## RECORDS FOR THIS TASK
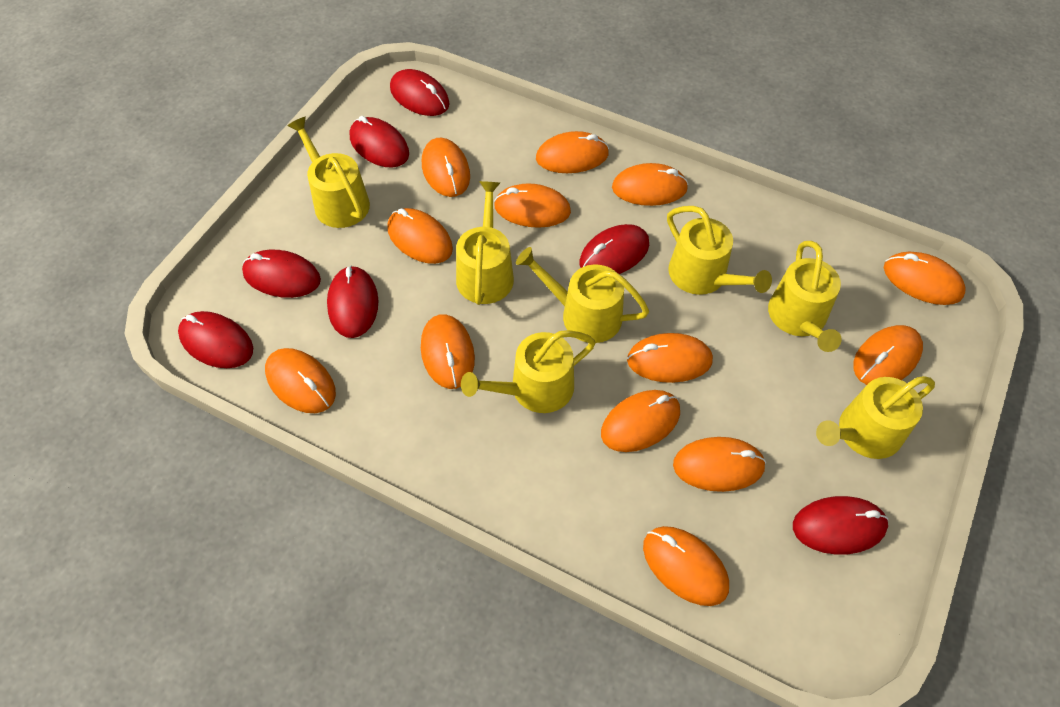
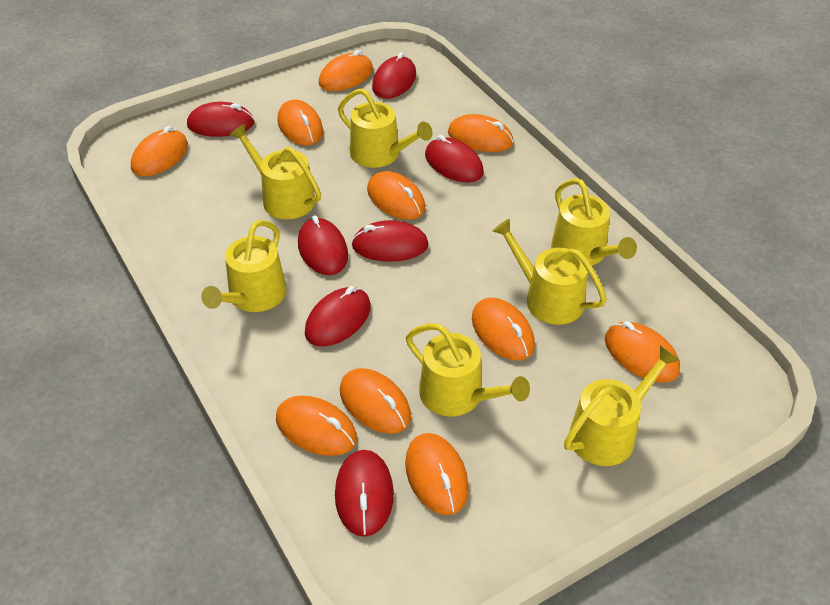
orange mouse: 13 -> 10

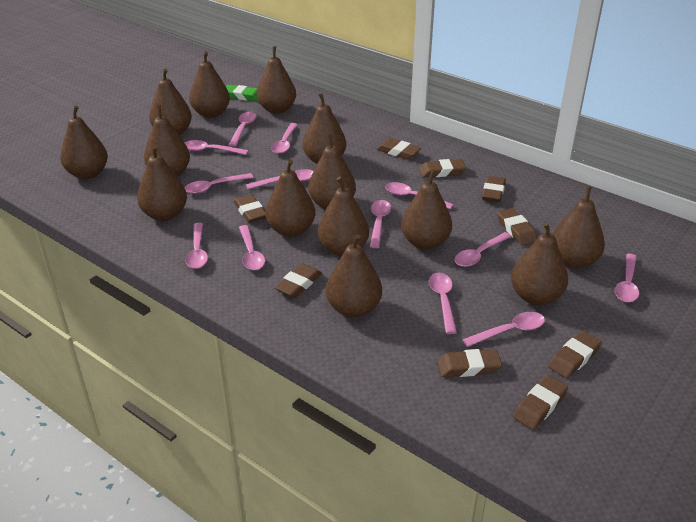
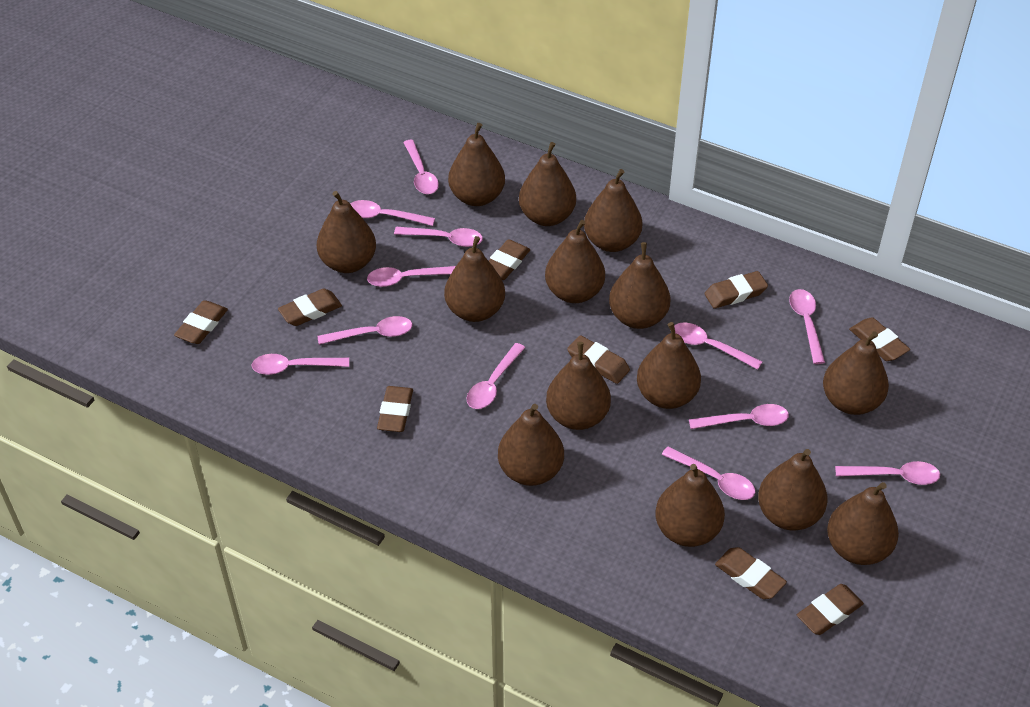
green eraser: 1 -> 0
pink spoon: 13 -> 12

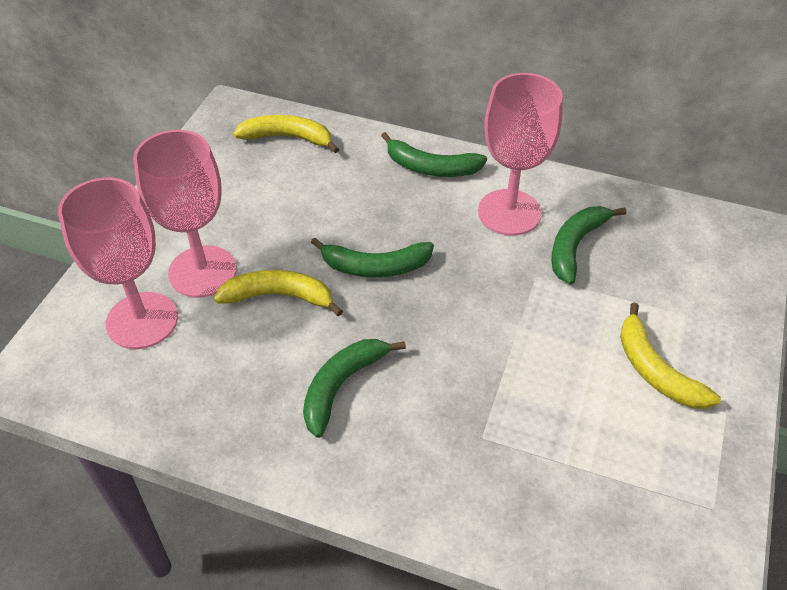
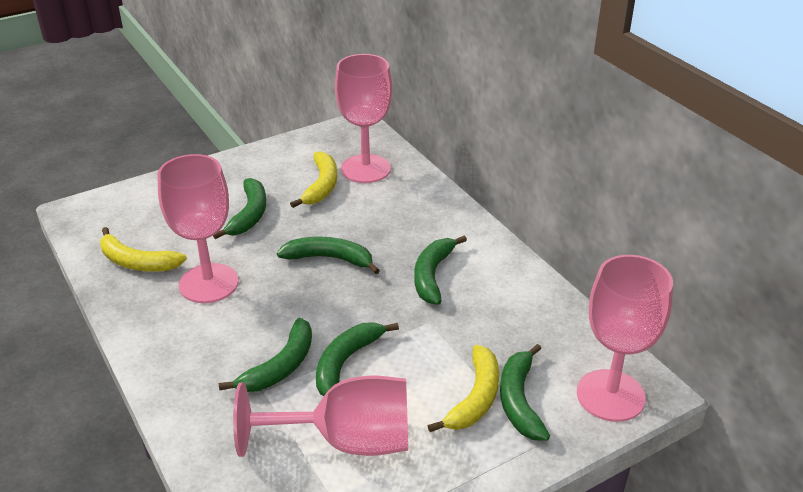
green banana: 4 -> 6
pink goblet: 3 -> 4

...

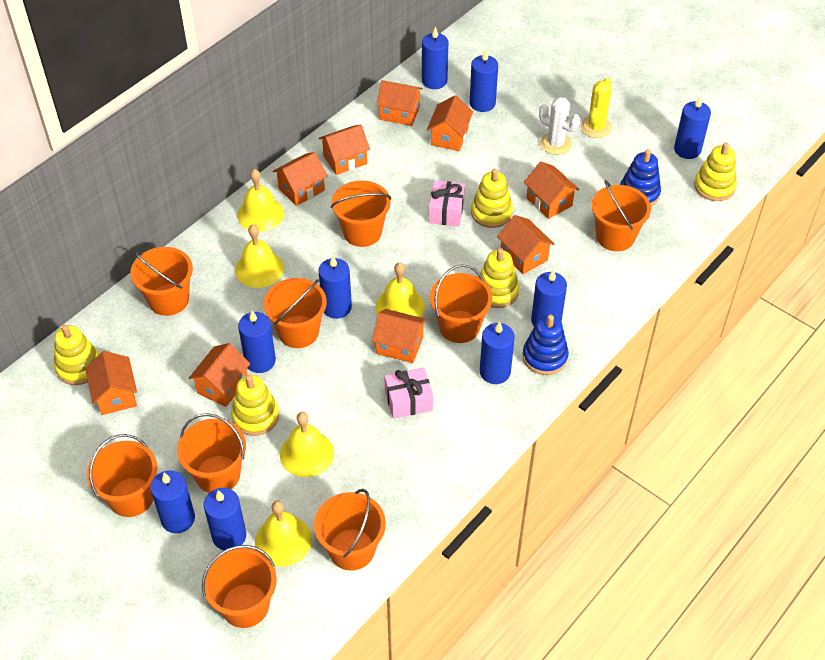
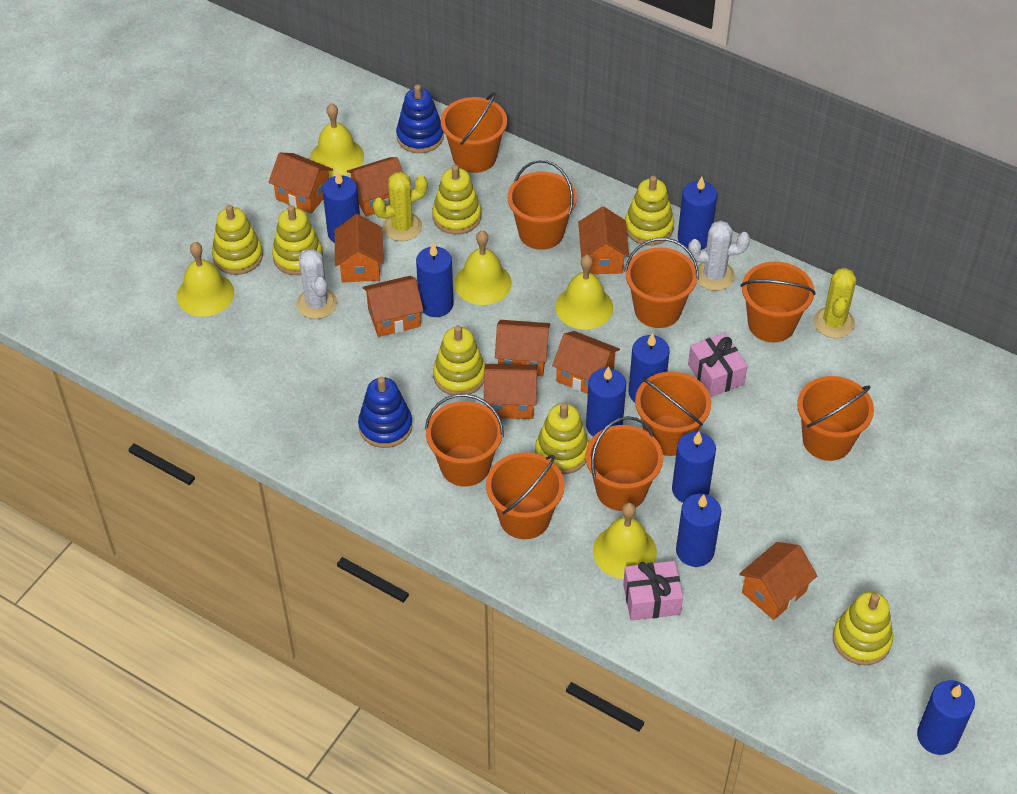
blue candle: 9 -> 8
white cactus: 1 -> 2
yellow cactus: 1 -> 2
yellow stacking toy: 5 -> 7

...

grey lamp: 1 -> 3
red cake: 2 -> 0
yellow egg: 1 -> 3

## AIM OF THE EXERCISE
In the listing above, find the line with "orange mouse: 13 -> 10" and the line with "pink goblet: 3 -> 4". Copy exactly those lines and all between them, minus the images.

## RESULT OF THE TASK
orange mouse: 13 -> 10

green eraser: 1 -> 0
pink spoon: 13 -> 12

green banana: 4 -> 6
pink goblet: 3 -> 4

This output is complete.